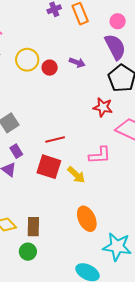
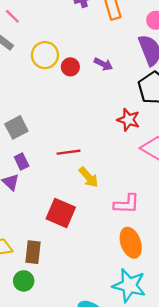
pink L-shape: (100, 155) -> (127, 204), moved
red square: (49, 167) -> (61, 213), moved
yellow arrow: (76, 175) -> (89, 177), moved
orange ellipse: (87, 219) -> (131, 243), moved

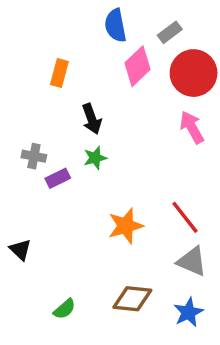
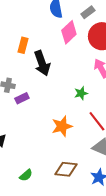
orange rectangle: (59, 73) -> (23, 45), moved
black arrow: (92, 119) -> (42, 63), size x1.4
green star: (95, 158) -> (81, 93), moved

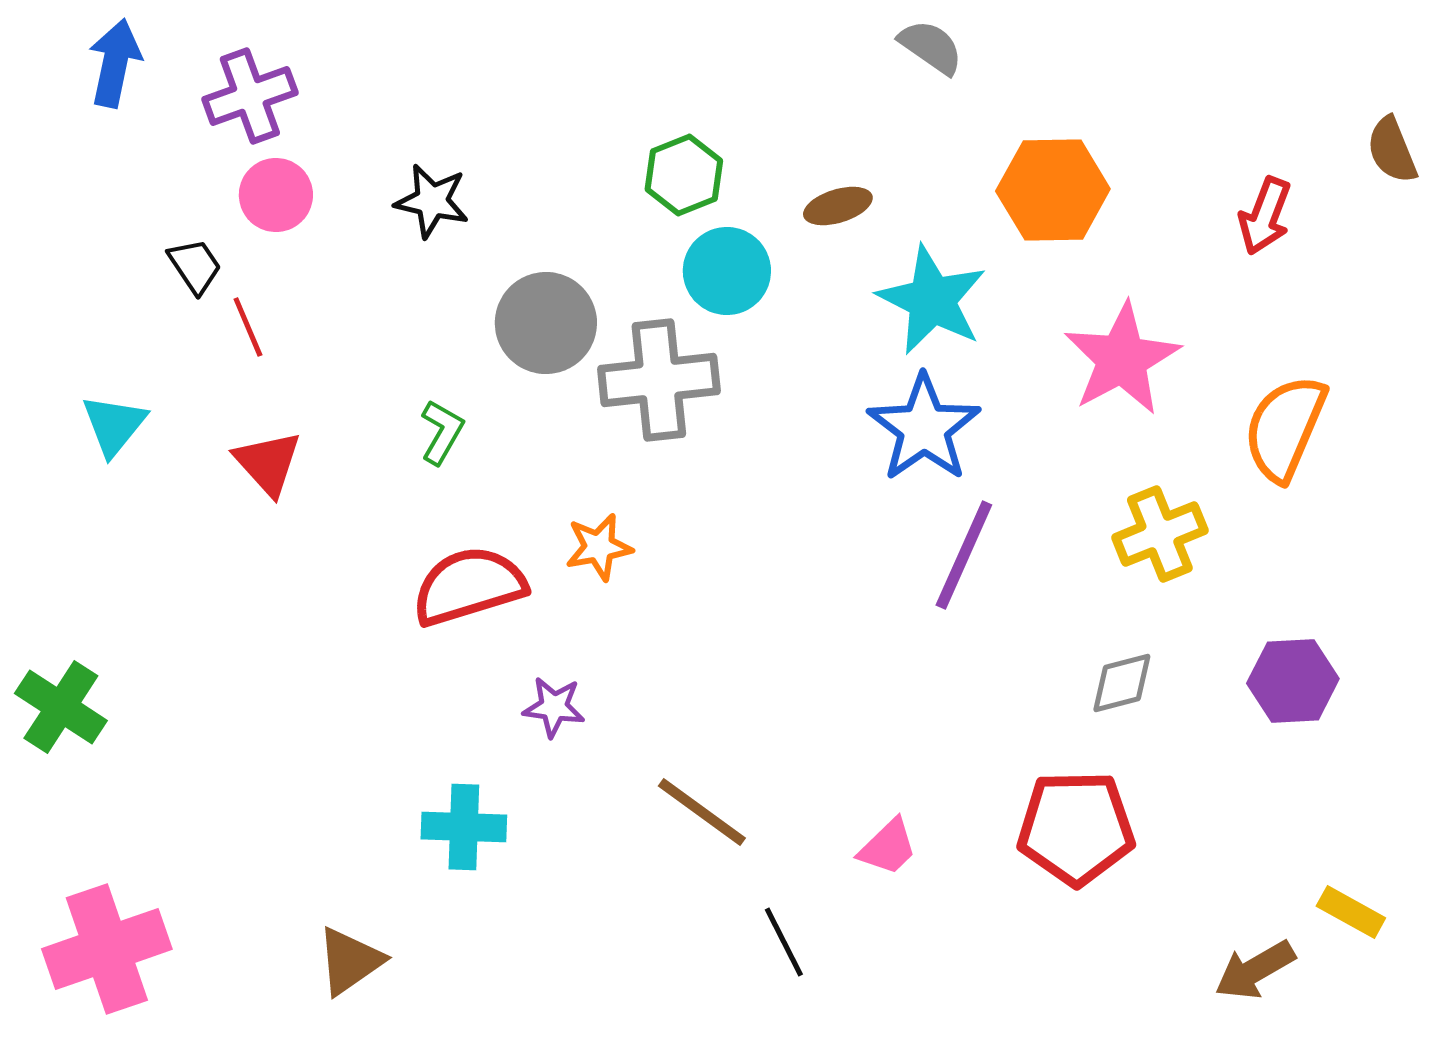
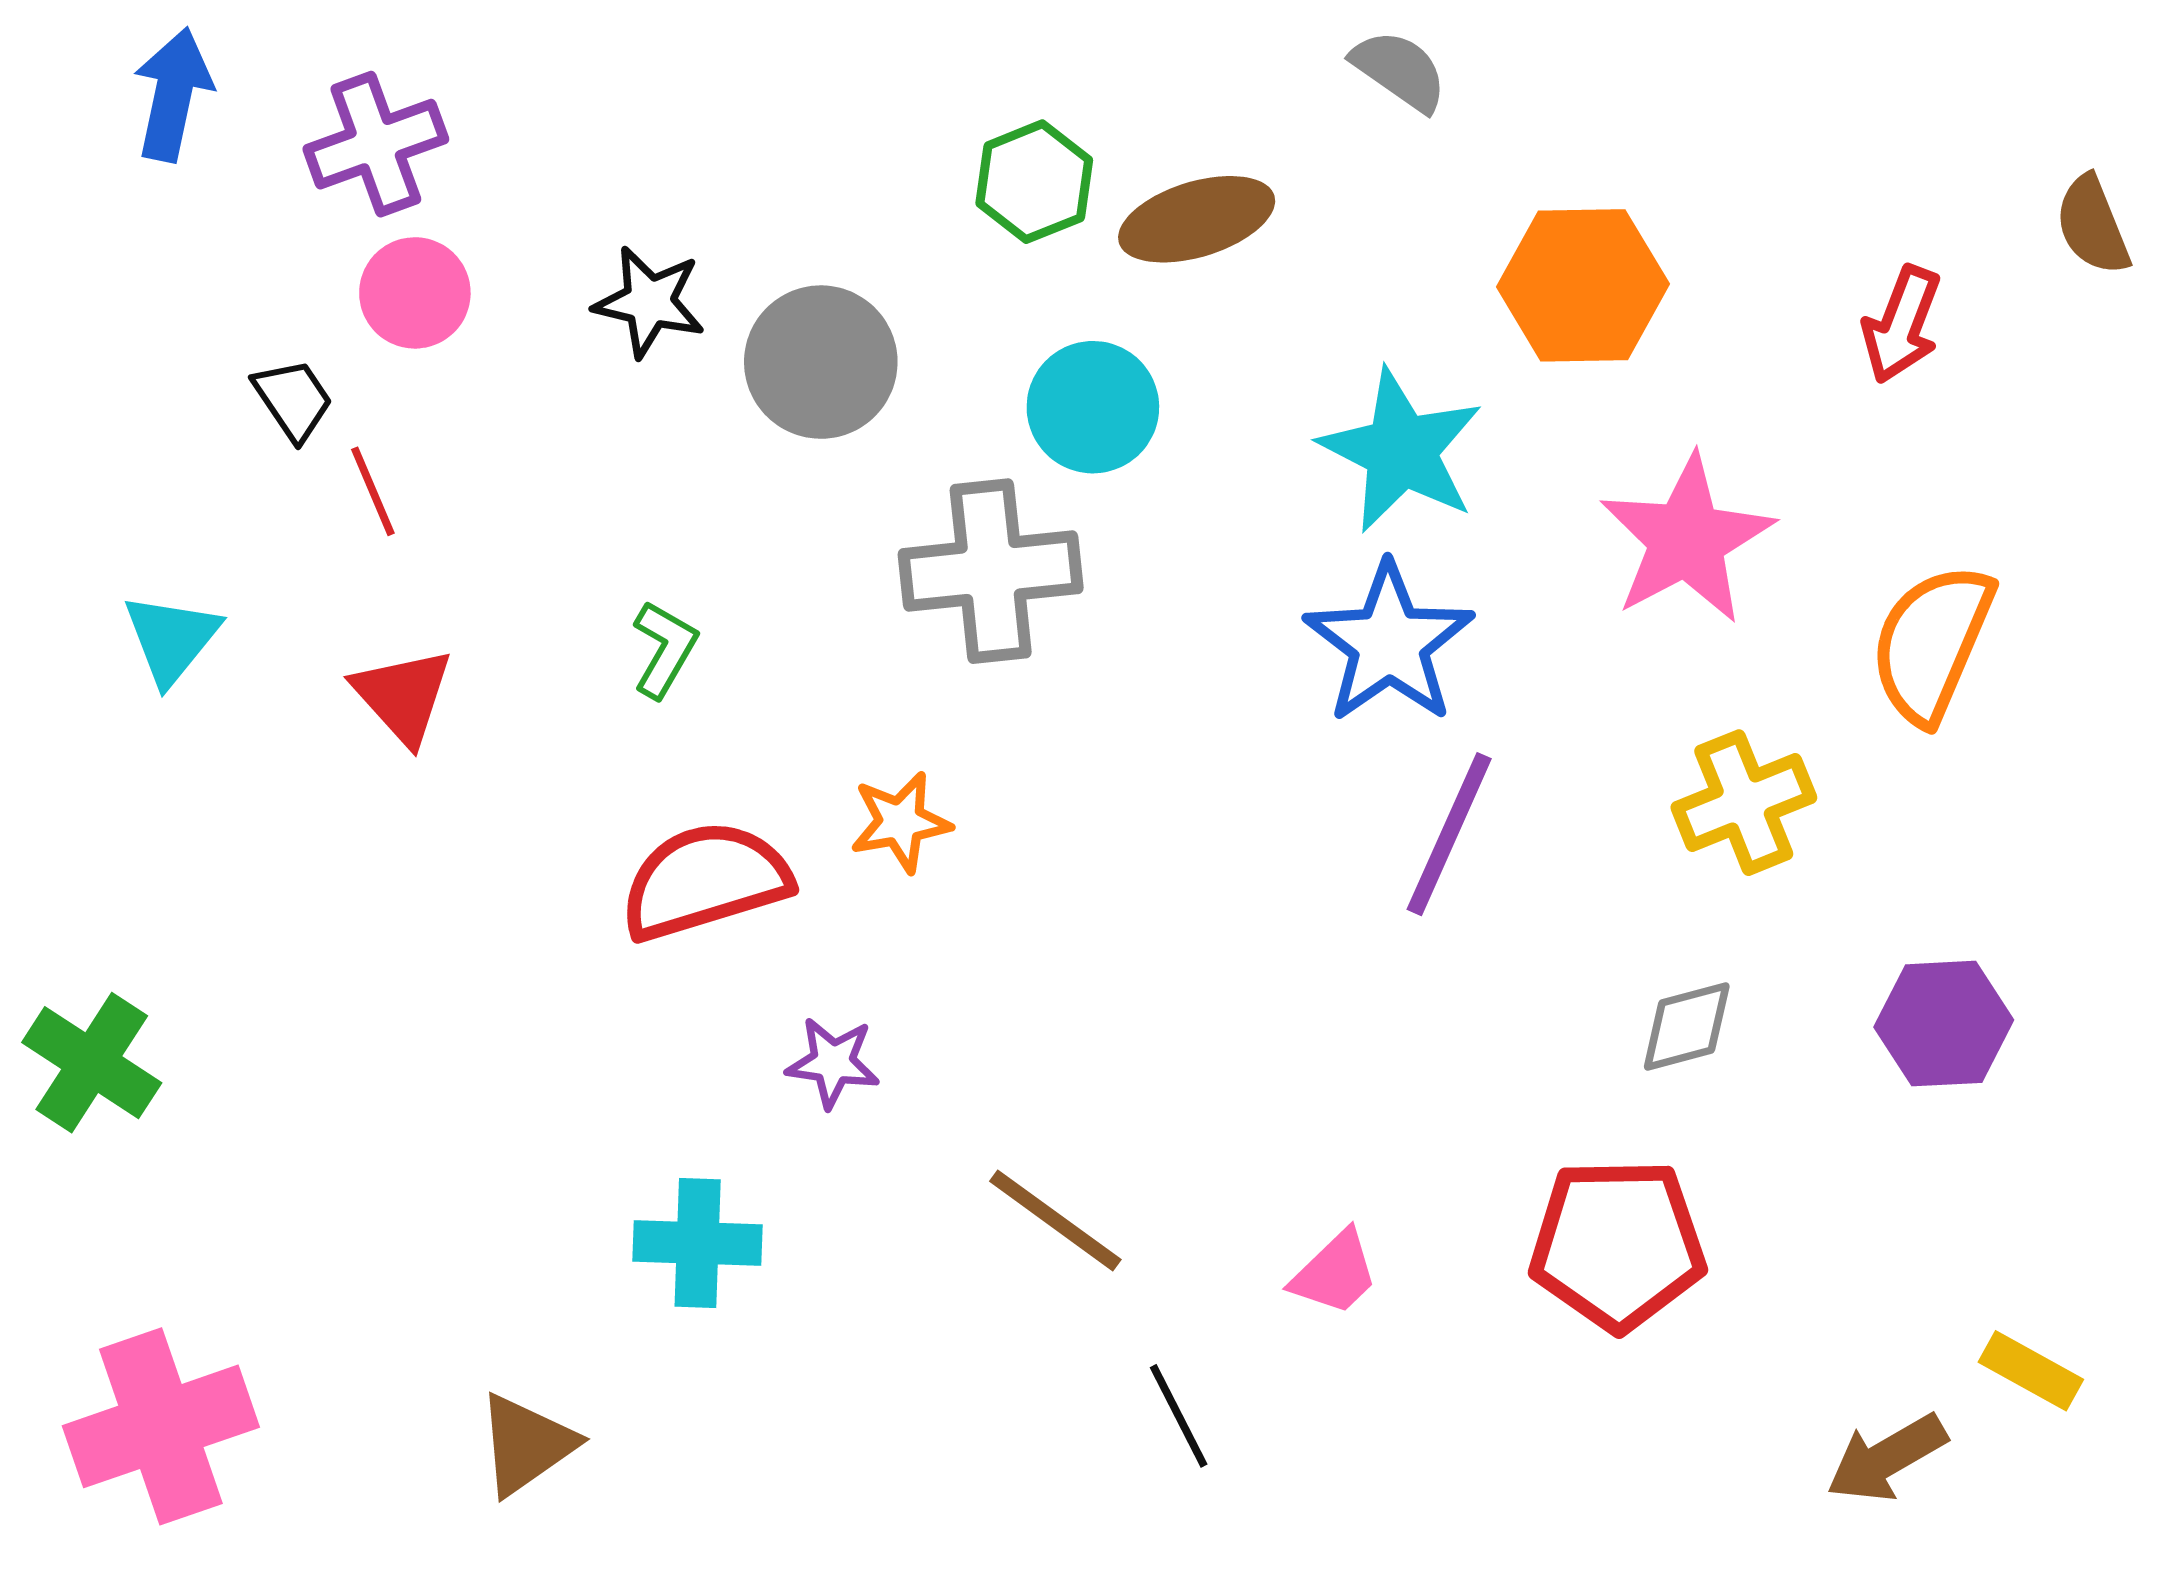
green hexagon: (684, 175) -> (1034, 182), moved
brown ellipse: (838, 206) -> (1197, 219), moved, size x1.5
gray circle: (546, 323) -> (821, 362), moved

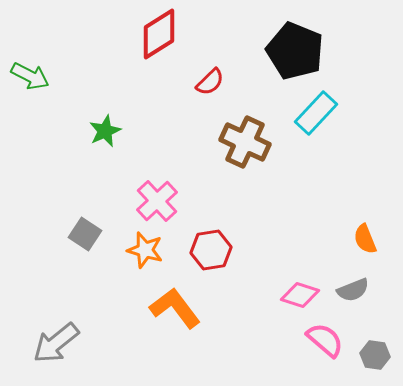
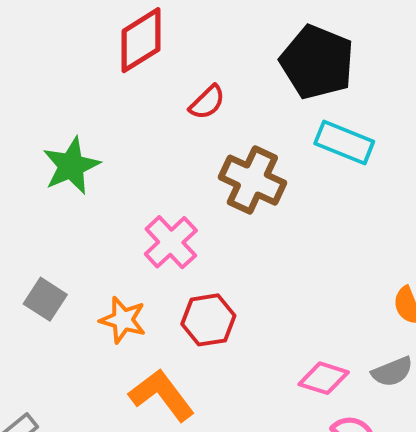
cyan rectangle: (316, 113) -> (344, 142), turned 69
green star: (105, 131) -> (71, 166), size x1.4
pink cross: (157, 201) -> (171, 242), moved

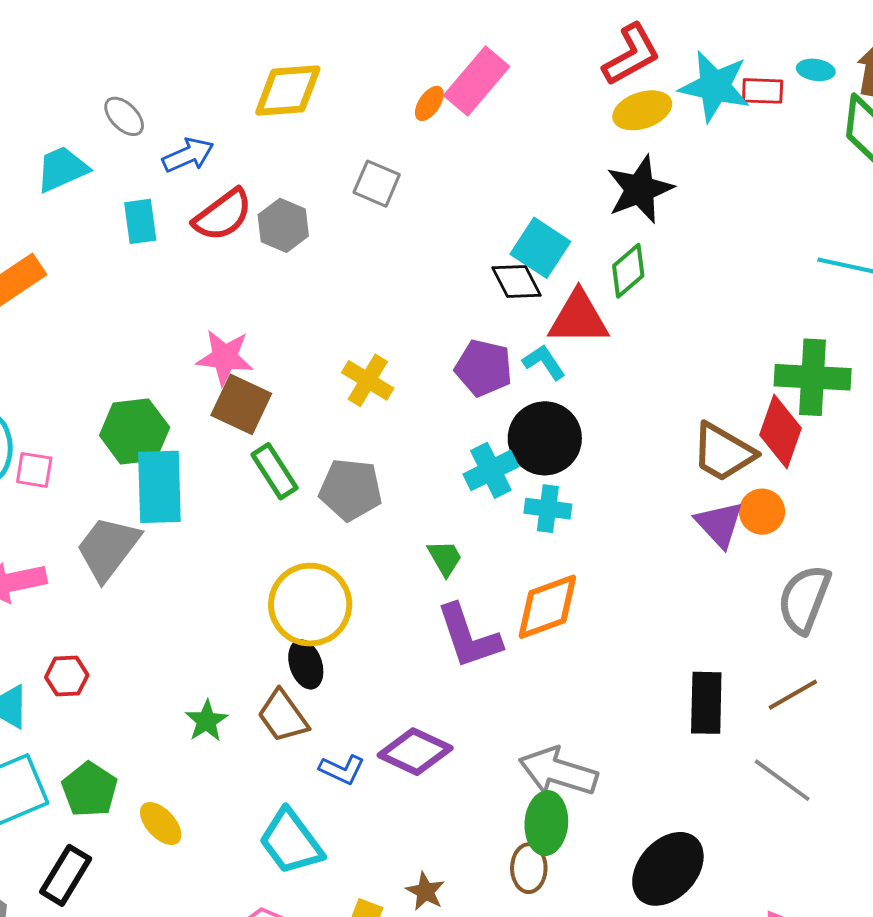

- - -

Across the listing, count every line with the word "orange" in it. Answer with the number alone.

2